▶ [WHAT YOU HAVE TO DO]: Across the entries below, the lines containing "green" should be counted and only their number returned.

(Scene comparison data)
- - - -

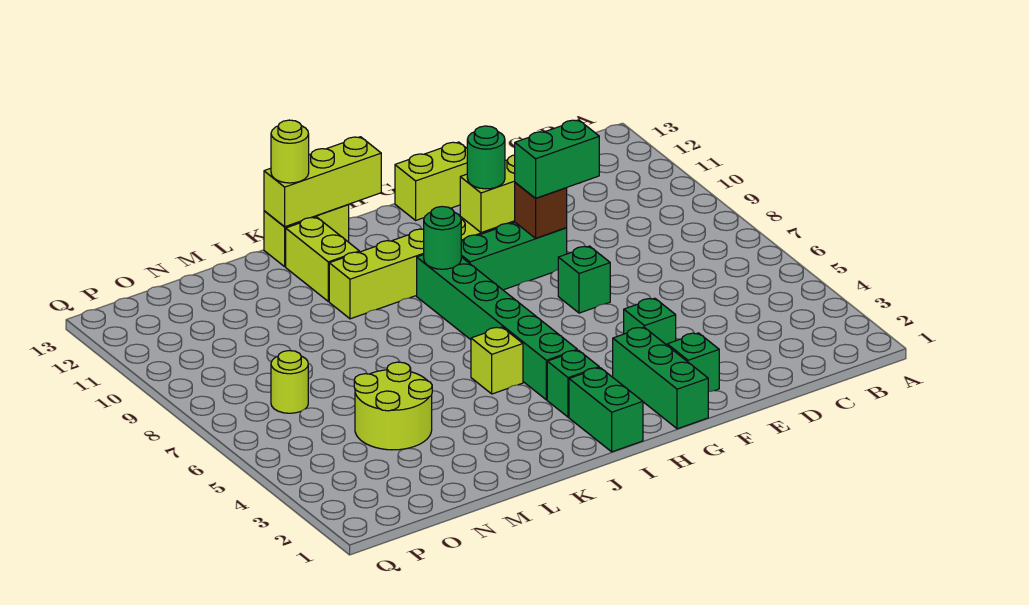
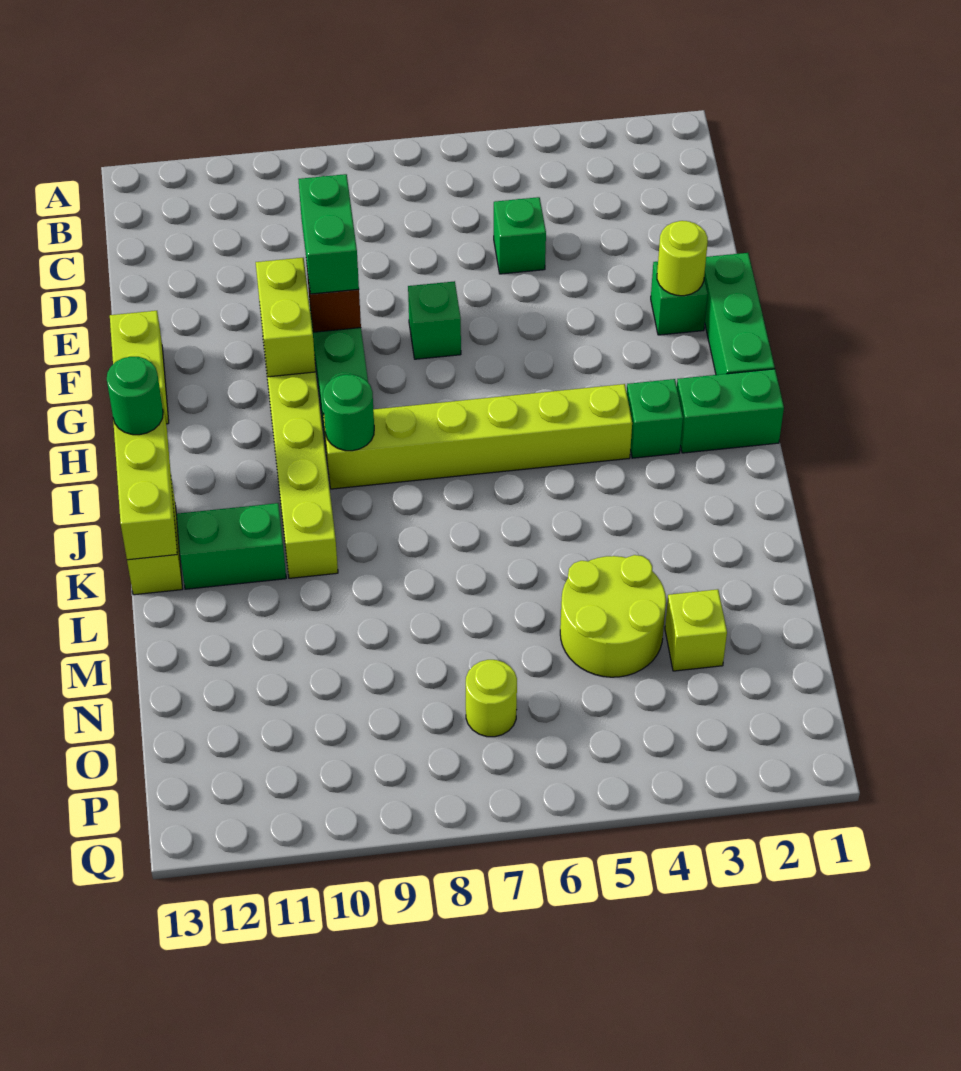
green brick F4 level 1 -> green brick D5 level 1
green brick G1:G3 level 1 -> green brick F1:H1 level 1
green round brick G10 level 3 -> green round brick I13 level 3
green brick I4:I9 level 1 -> lime brick I4:I9 level 1
lime brick J5 level 1 -> lime brick N3 level 1
lime brick K11:K12 level 1 -> green brick K11:K12 level 1
lime round brick K13 level 3 -> lime round brick F2 level 2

- - - -

▶ [REPLY]: 5